- Records from a data collection

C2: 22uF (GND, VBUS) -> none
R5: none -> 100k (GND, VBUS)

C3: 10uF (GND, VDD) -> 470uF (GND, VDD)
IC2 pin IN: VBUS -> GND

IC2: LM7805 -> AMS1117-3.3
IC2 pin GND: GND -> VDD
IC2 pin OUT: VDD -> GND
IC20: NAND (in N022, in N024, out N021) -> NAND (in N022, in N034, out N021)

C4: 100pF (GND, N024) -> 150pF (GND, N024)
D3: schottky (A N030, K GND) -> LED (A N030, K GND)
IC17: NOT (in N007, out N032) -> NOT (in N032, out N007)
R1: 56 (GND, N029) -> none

--

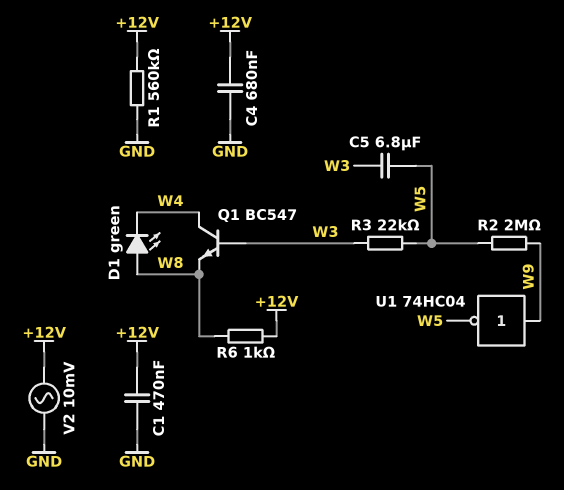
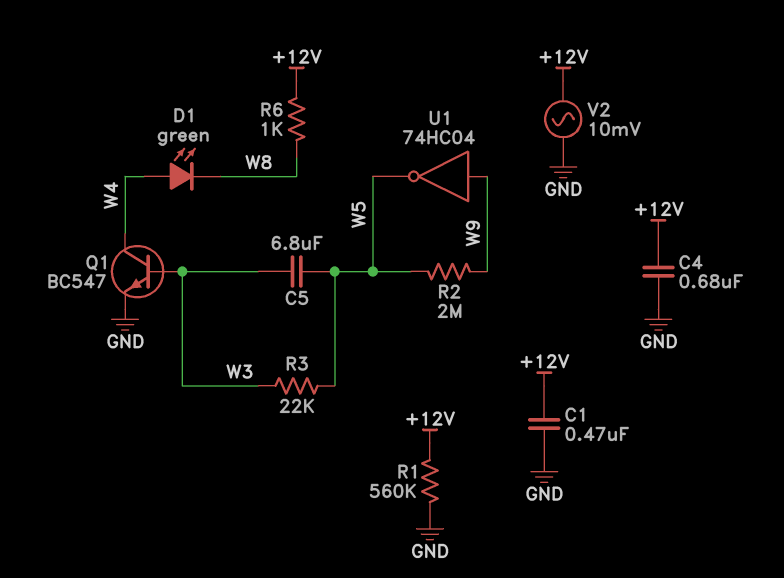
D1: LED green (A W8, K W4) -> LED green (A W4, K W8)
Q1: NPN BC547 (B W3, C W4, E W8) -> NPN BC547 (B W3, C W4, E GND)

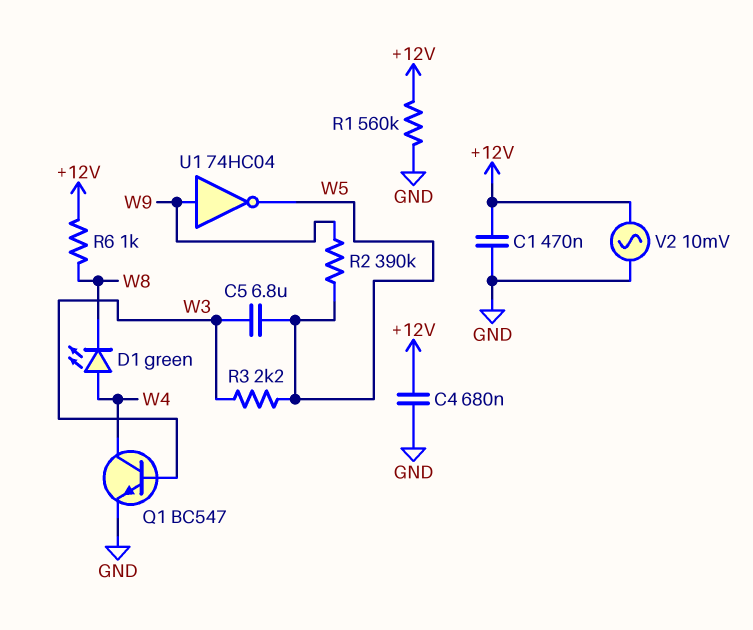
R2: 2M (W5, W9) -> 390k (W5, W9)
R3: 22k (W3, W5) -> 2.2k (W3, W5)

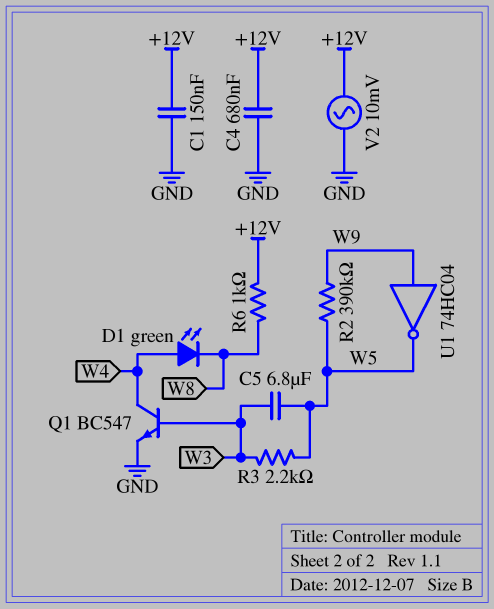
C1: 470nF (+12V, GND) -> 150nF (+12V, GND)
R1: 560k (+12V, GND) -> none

- Assignment
Only the lines above starting with the line with "Q1: NPN BC547" and going on through the line with "R1: 560k (+12V, GND) -> none" belong in the answer; repeat them exactly, minus any picture.

- Solved problem
Q1: NPN BC547 (B W3, C W4, E W8) -> NPN BC547 (B W3, C W4, E GND)

R2: 2M (W5, W9) -> 390k (W5, W9)
R3: 22k (W3, W5) -> 2.2k (W3, W5)

C1: 470nF (+12V, GND) -> 150nF (+12V, GND)
R1: 560k (+12V, GND) -> none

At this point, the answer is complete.